● Your task:
Within the listing below, how many lines hold the string "lime"? Only the number should be given.

● Data records:
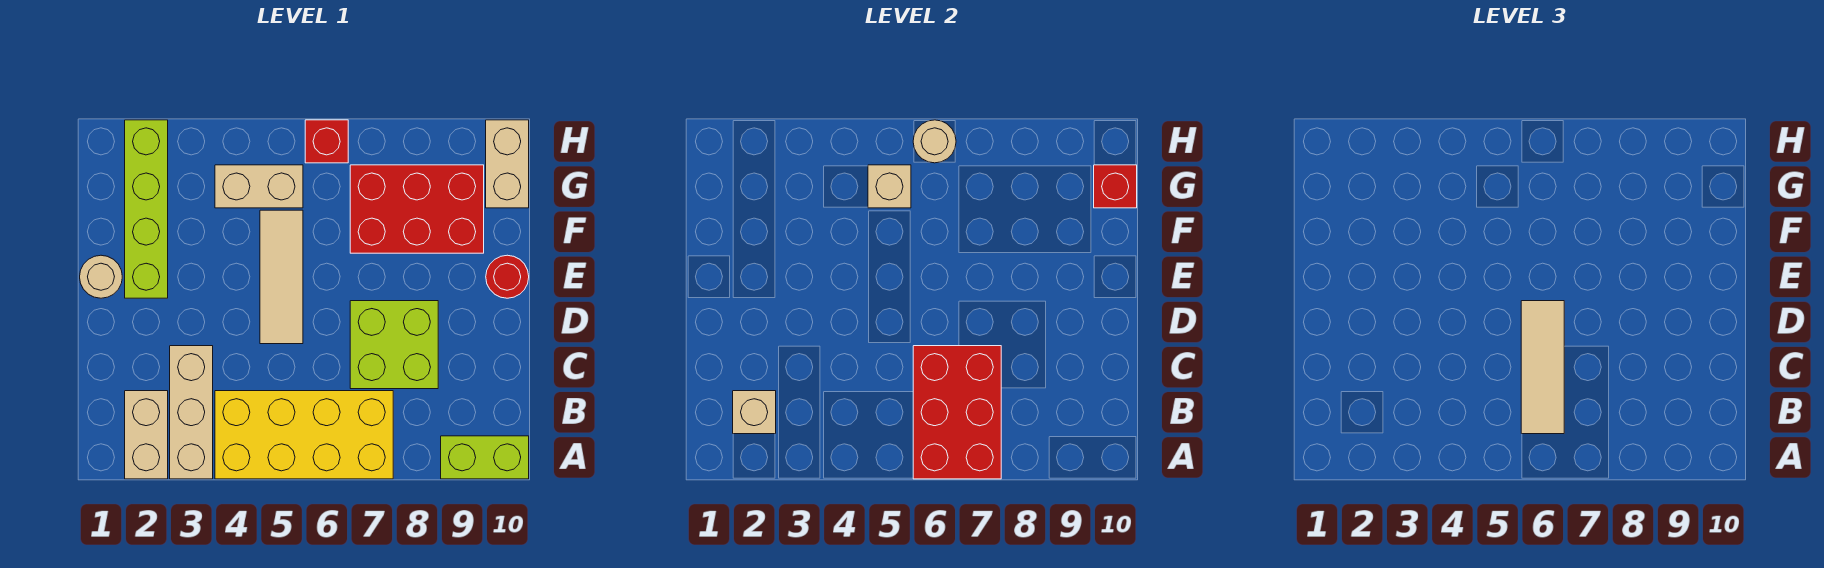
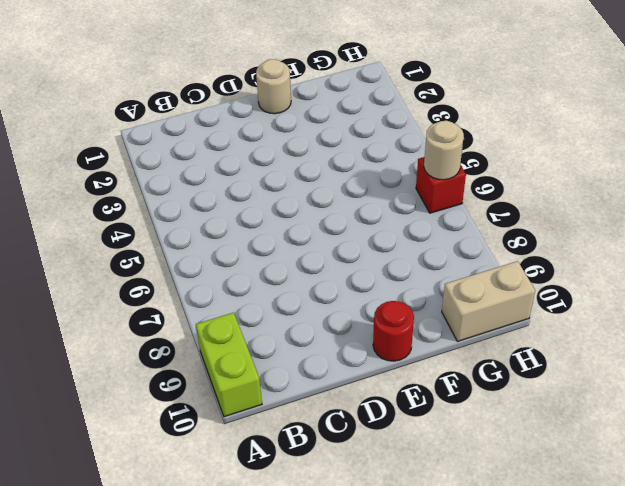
none -> tan brick A2:B2 level 1
none -> tan brick A3:C3 level 1
none -> yellow brick A4:B7 level 1

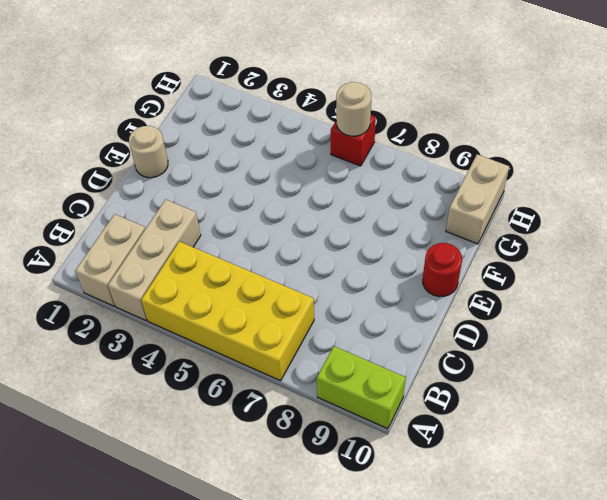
none -> lime brick C7:D8 level 1
none -> tan tile D5:F5 level 1
none -> lime brick E2:H2 level 1

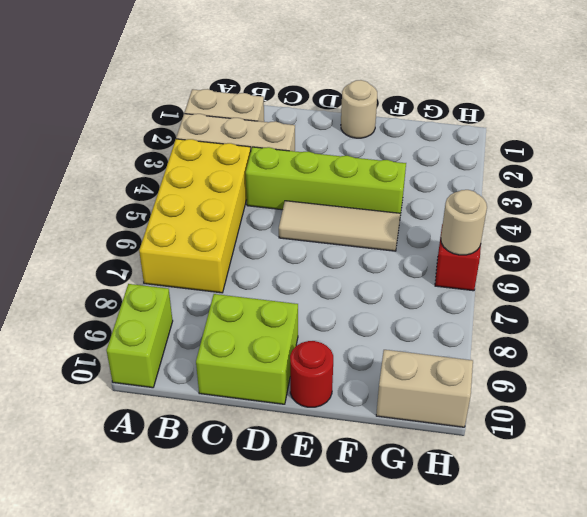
lime brick C4:F4 level 1 -> lime brick E2:H2 level 1
lime brick C9:D10 level 1 -> lime brick C7:D8 level 1
none -> red brick F7:G9 level 1
none -> tan brick G4:G5 level 1
none -> red brick A6:C7 level 2

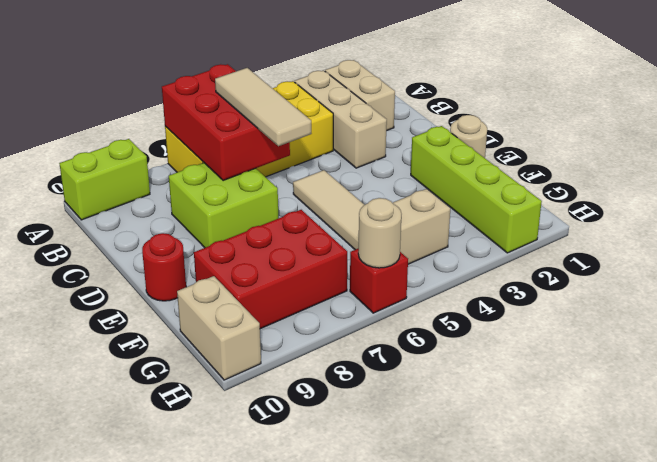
none -> tan brick B2 level 2
none -> tan brick G5 level 2
none -> red brick G10 level 2

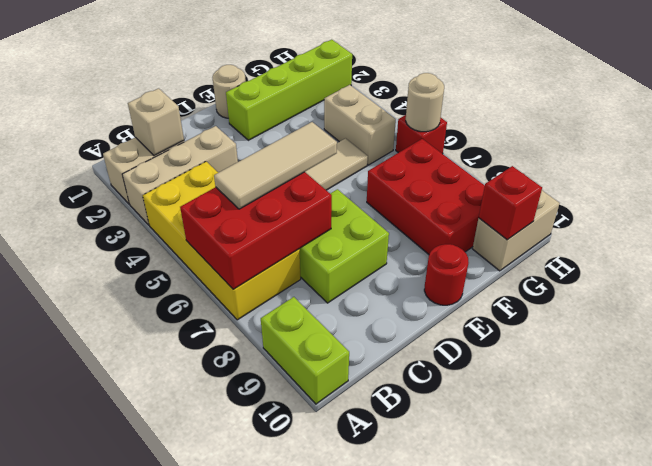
none -> tan brick G5 level 2

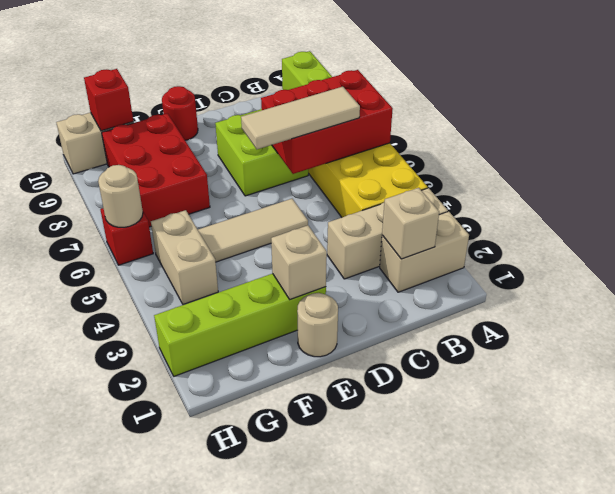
tan brick E2 level 2 -> tan brick G5 level 2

● Exercise response:
4